◆ Action item
Leaving the pictures aside, reproduce the data in full and word for word.

*** Supplied data Section Begins ***

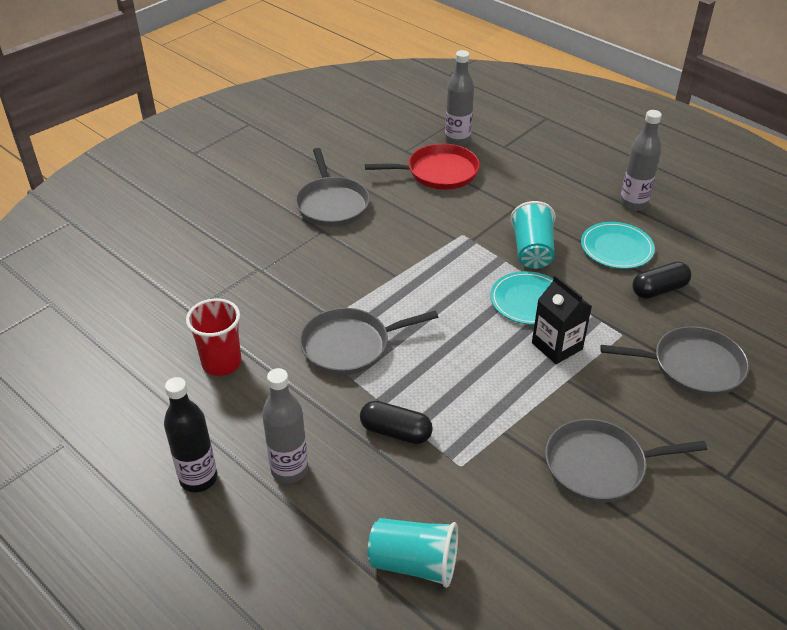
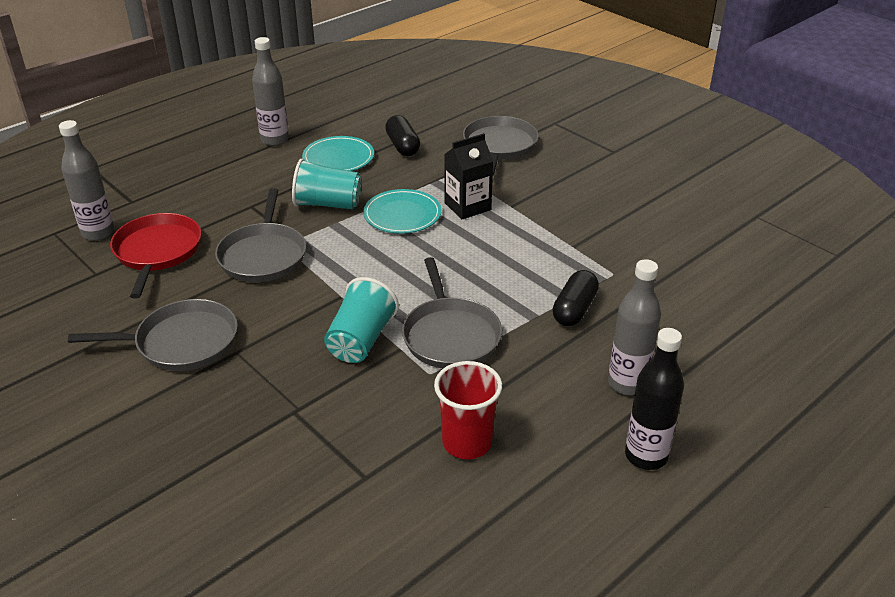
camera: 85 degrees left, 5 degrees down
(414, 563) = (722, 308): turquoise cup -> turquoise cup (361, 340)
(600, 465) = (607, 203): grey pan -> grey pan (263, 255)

*** Supplied data Section Ends ***

◆ Answer to the problem
camera: 85 degrees left, 5 degrees down
(414, 563) = (722, 308): turquoise cup -> turquoise cup (361, 340)
(600, 465) = (607, 203): grey pan -> grey pan (263, 255)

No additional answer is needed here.